_Records for the exercise_

—————

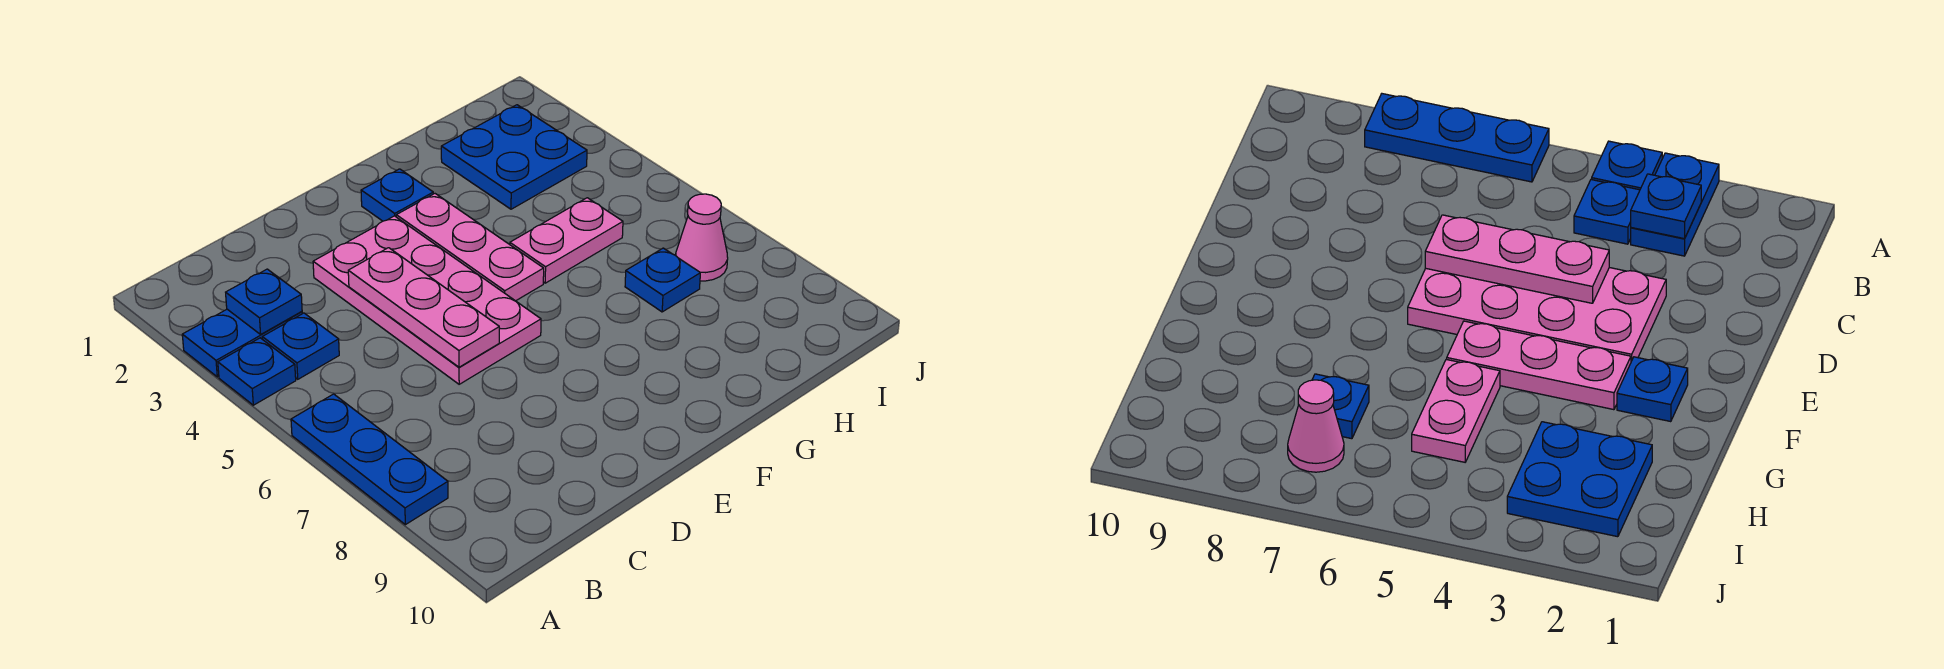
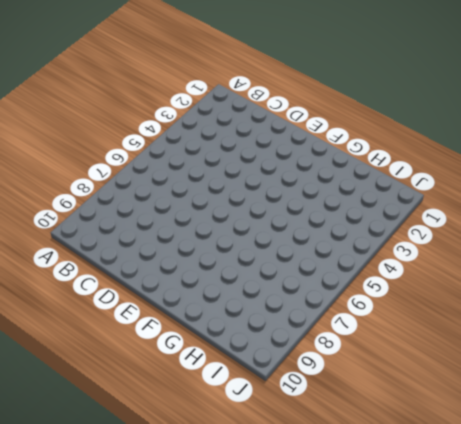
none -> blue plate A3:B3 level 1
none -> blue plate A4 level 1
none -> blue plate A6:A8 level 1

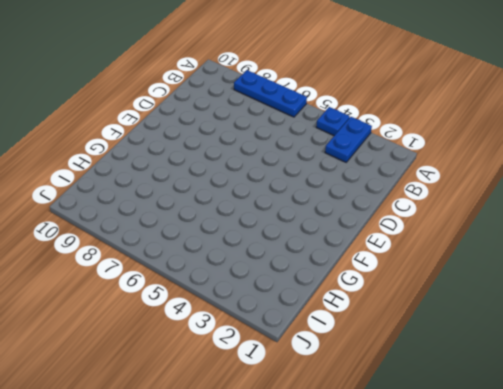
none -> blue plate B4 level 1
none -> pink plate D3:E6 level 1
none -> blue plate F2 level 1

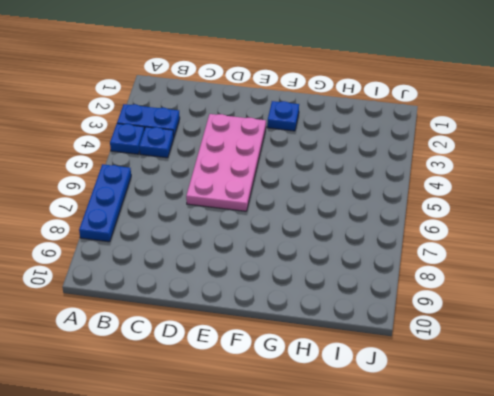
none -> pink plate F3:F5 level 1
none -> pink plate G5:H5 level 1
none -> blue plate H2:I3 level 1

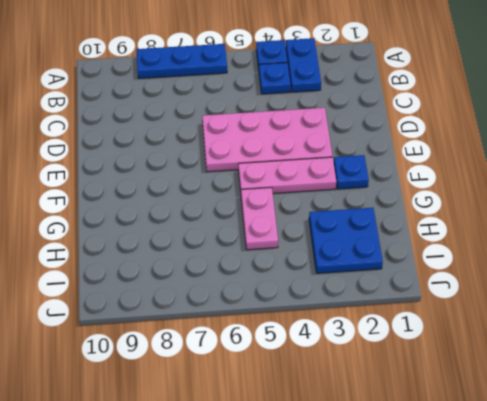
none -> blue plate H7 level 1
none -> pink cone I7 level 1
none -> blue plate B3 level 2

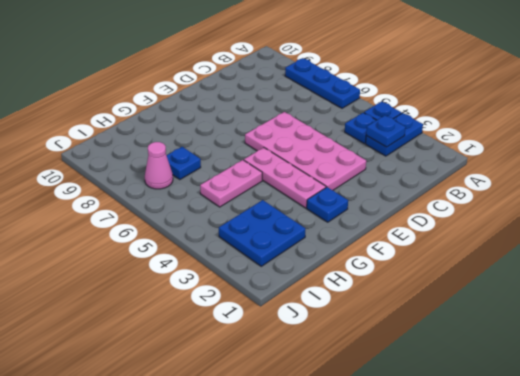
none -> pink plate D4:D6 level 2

—————

Would you copy out every line of the data above exactly, minus the pictures?

_Result below_
none -> blue plate A3:B3 level 1
none -> blue plate A4 level 1
none -> blue plate A6:A8 level 1

none -> blue plate B4 level 1
none -> pink plate D3:E6 level 1
none -> blue plate F2 level 1

none -> pink plate F3:F5 level 1
none -> pink plate G5:H5 level 1
none -> blue plate H2:I3 level 1

none -> blue plate H7 level 1
none -> pink cone I7 level 1
none -> blue plate B3 level 2

none -> pink plate D4:D6 level 2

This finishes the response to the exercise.